## Problem details
Can you copy out, word for word, every line from the first of the items below through the line that contains "30: 4:08 -> 3:59", with both ends included?
** begin **
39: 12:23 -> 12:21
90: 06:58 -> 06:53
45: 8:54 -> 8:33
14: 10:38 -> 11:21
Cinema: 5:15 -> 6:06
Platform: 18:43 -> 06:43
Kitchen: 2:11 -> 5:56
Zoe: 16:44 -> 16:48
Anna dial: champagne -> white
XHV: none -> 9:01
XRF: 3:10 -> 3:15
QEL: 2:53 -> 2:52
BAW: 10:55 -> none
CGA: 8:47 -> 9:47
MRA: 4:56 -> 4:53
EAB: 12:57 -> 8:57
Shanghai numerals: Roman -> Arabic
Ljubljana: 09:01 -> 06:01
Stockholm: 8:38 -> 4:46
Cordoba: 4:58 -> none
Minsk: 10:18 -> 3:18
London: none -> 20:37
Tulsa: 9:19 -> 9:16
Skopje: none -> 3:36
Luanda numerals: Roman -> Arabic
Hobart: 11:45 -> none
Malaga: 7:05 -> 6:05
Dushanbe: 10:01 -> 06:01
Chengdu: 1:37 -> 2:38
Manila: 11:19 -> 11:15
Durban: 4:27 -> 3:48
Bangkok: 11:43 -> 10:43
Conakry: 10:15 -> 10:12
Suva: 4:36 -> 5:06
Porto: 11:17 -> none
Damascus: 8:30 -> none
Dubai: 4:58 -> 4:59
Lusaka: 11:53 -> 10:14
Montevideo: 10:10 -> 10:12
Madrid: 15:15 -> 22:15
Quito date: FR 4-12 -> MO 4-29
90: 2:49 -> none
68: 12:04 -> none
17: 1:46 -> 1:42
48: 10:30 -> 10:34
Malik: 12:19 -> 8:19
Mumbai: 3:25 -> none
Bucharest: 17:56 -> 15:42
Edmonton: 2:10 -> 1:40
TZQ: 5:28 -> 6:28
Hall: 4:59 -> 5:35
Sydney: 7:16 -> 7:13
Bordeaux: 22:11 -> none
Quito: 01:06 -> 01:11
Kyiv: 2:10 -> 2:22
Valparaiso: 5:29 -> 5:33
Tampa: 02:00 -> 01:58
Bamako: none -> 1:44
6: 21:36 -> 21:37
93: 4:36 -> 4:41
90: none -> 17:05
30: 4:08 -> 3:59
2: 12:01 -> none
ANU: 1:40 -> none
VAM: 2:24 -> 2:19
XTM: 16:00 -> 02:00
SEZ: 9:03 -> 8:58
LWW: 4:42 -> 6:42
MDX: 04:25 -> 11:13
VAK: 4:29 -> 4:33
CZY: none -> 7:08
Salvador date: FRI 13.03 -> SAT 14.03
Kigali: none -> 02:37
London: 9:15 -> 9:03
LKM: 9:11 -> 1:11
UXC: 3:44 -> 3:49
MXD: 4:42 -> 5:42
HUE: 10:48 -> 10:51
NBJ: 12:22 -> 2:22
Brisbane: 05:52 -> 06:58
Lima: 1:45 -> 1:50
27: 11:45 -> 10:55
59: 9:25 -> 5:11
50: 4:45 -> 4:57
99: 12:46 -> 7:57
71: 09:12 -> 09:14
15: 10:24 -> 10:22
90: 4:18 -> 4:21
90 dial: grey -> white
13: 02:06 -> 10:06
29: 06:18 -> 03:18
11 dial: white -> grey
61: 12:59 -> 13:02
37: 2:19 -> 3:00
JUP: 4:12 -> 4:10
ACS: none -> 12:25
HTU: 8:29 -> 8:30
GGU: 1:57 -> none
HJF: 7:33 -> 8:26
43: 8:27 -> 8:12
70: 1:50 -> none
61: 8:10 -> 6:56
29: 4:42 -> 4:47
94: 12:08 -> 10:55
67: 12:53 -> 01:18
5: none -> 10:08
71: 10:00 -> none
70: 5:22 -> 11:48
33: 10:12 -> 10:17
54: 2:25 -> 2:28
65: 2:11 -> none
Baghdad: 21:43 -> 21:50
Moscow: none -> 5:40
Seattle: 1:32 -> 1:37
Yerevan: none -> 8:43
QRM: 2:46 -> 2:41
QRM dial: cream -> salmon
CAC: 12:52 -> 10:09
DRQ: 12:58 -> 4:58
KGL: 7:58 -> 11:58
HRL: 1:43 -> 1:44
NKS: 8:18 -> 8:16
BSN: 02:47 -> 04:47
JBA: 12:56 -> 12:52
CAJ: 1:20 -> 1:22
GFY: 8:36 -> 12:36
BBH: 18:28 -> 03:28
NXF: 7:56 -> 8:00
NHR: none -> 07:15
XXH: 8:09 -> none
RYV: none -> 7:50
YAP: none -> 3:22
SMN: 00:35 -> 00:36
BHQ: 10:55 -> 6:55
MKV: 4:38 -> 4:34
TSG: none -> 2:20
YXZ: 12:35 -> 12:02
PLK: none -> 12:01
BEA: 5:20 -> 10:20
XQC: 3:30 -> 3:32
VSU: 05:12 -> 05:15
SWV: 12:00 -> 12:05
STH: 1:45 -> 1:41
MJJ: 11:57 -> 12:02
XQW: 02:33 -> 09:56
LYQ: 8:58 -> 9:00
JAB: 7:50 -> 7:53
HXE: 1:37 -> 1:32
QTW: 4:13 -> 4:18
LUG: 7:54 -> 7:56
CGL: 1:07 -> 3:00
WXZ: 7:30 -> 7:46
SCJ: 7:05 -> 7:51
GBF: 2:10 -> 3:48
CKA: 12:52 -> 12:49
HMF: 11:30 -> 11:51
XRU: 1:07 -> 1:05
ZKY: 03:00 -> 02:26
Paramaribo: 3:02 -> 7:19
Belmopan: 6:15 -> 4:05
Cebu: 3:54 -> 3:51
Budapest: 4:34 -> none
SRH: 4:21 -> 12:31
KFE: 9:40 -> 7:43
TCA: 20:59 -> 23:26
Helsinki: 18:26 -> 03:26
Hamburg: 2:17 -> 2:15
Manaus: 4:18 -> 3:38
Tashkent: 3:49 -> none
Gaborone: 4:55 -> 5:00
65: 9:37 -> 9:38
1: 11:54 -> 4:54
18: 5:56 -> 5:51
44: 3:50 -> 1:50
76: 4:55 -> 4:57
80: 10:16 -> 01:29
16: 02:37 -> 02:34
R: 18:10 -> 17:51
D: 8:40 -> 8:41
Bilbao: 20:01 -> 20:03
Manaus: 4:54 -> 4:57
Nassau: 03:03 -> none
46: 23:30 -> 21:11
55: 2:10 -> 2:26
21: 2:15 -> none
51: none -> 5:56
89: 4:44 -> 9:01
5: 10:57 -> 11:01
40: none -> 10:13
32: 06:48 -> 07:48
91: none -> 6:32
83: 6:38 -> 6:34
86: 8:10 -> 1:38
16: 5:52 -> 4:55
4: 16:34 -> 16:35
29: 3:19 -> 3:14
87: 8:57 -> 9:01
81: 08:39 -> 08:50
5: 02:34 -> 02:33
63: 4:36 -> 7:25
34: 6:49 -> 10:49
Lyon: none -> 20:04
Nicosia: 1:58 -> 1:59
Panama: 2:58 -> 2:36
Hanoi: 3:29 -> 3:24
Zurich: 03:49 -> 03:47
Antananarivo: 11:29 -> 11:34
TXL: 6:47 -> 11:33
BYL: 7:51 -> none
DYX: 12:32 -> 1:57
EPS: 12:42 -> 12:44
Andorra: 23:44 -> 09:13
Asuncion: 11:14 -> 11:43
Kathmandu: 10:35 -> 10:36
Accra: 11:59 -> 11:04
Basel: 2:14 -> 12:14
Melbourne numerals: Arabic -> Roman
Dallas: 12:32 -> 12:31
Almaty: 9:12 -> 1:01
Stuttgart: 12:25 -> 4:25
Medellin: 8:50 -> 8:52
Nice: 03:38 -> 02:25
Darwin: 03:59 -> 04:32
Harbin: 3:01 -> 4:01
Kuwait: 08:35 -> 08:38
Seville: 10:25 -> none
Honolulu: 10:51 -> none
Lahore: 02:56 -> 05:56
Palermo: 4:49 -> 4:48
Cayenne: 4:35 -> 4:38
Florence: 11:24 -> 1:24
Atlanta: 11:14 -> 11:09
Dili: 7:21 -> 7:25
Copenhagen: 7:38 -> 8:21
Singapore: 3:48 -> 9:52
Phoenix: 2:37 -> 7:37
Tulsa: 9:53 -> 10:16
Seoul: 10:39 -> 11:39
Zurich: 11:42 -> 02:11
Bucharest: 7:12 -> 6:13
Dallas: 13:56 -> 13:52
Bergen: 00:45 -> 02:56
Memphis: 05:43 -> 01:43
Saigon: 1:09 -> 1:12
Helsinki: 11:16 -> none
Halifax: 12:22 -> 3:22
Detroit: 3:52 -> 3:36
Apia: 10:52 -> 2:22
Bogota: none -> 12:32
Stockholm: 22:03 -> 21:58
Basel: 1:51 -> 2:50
** end **
## Solved exercise
39: 12:23 -> 12:21
90: 06:58 -> 06:53
45: 8:54 -> 8:33
14: 10:38 -> 11:21
Cinema: 5:15 -> 6:06
Platform: 18:43 -> 06:43
Kitchen: 2:11 -> 5:56
Zoe: 16:44 -> 16:48
Anna dial: champagne -> white
XHV: none -> 9:01
XRF: 3:10 -> 3:15
QEL: 2:53 -> 2:52
BAW: 10:55 -> none
CGA: 8:47 -> 9:47
MRA: 4:56 -> 4:53
EAB: 12:57 -> 8:57
Shanghai numerals: Roman -> Arabic
Ljubljana: 09:01 -> 06:01
Stockholm: 8:38 -> 4:46
Cordoba: 4:58 -> none
Minsk: 10:18 -> 3:18
London: none -> 20:37
Tulsa: 9:19 -> 9:16
Skopje: none -> 3:36
Luanda numerals: Roman -> Arabic
Hobart: 11:45 -> none
Malaga: 7:05 -> 6:05
Dushanbe: 10:01 -> 06:01
Chengdu: 1:37 -> 2:38
Manila: 11:19 -> 11:15
Durban: 4:27 -> 3:48
Bangkok: 11:43 -> 10:43
Conakry: 10:15 -> 10:12
Suva: 4:36 -> 5:06
Porto: 11:17 -> none
Damascus: 8:30 -> none
Dubai: 4:58 -> 4:59
Lusaka: 11:53 -> 10:14
Montevideo: 10:10 -> 10:12
Madrid: 15:15 -> 22:15
Quito date: FR 4-12 -> MO 4-29
90: 2:49 -> none
68: 12:04 -> none
17: 1:46 -> 1:42
48: 10:30 -> 10:34
Malik: 12:19 -> 8:19
Mumbai: 3:25 -> none
Bucharest: 17:56 -> 15:42
Edmonton: 2:10 -> 1:40
TZQ: 5:28 -> 6:28
Hall: 4:59 -> 5:35
Sydney: 7:16 -> 7:13
Bordeaux: 22:11 -> none
Quito: 01:06 -> 01:11
Kyiv: 2:10 -> 2:22
Valparaiso: 5:29 -> 5:33
Tampa: 02:00 -> 01:58
Bamako: none -> 1:44
6: 21:36 -> 21:37
93: 4:36 -> 4:41
90: none -> 17:05
30: 4:08 -> 3:59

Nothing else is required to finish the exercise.